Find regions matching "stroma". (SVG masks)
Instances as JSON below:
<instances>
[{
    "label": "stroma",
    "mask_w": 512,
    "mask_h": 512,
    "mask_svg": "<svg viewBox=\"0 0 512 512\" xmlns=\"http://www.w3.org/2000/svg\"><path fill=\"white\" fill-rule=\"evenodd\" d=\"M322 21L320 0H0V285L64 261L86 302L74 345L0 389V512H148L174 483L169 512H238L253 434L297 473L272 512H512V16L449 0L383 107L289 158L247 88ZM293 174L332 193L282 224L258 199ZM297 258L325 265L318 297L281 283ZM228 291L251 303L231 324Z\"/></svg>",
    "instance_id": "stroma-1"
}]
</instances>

****************

In full and verbatim, repeat the records given above.

Find regions matching "stroma". (SVG masks)
Instances as JSON below:
<instances>
[{
    "label": "stroma",
    "mask_w": 512,
    "mask_h": 512,
    "mask_svg": "<svg viewBox=\"0 0 512 512\" xmlns=\"http://www.w3.org/2000/svg\"><path fill=\"white\" fill-rule=\"evenodd\" d=\"M322 21L320 0H0V285L64 261L86 302L74 345L0 389V512H148L174 483L169 512H238L253 434L297 473L272 512H512V16L449 0L383 107L289 158L247 88ZM293 174L332 193L282 224L258 199ZM297 258L325 265L318 297L281 283ZM228 291L251 303L231 324Z\"/></svg>",
    "instance_id": "stroma-1"
}]
</instances>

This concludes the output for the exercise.